Retype the records word for word. Skip every image.

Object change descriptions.
=====
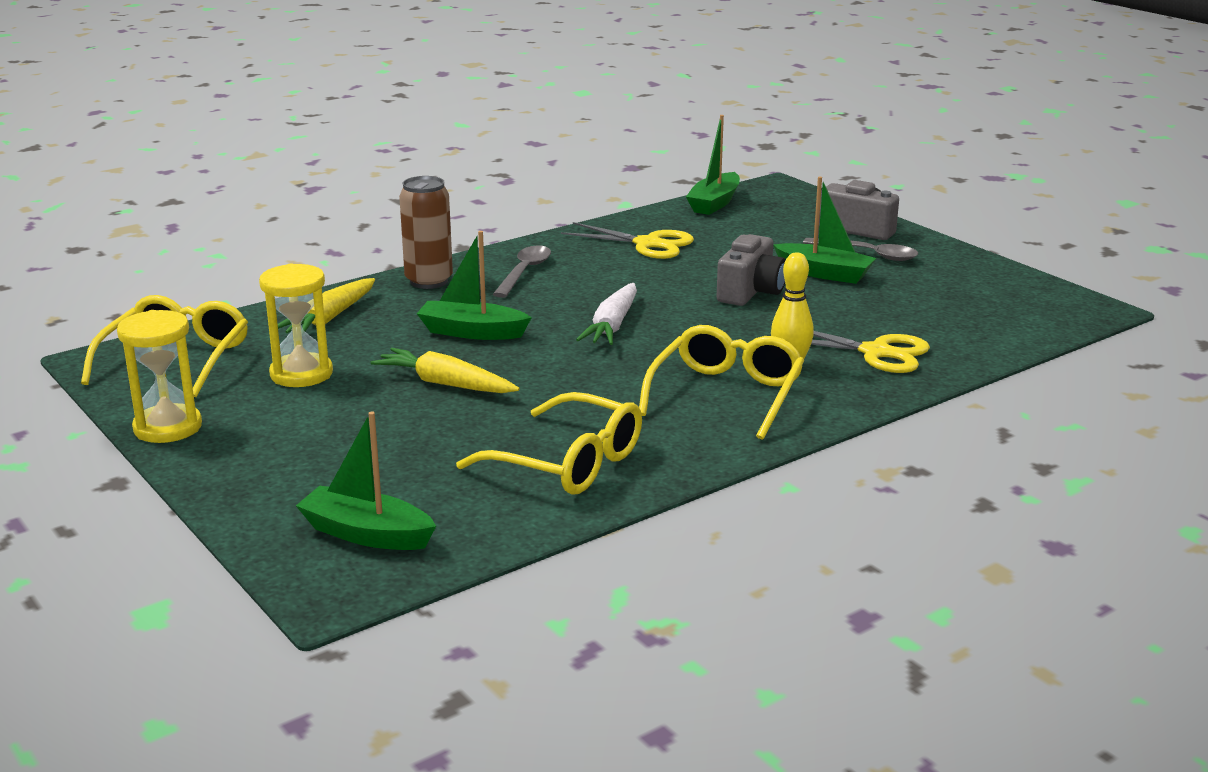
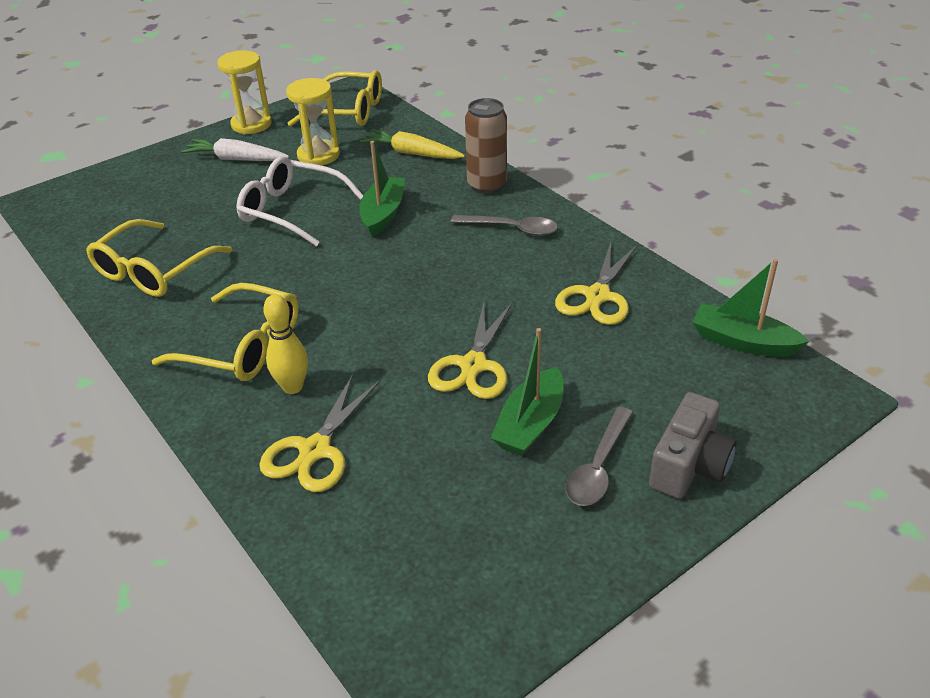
camera: 90 degrees right, 15 degrees up
(367, 534) = (94, 204): green boat -> none
(445, 384) = (292, 211): yellow carrot -> white glasses
(612, 326) = (391, 281): white carrot -> white carrot (236, 159)
(751, 292) = (473, 365): grey camera -> yellow scissors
=====
Task output.
camera: 90 degrees right, 15 degrees up
(367, 534) = (94, 204): green boat -> none
(445, 384) = (292, 211): yellow carrot -> white glasses
(612, 326) = (391, 281): white carrot -> white carrot (236, 159)
(751, 292) = (473, 365): grey camera -> yellow scissors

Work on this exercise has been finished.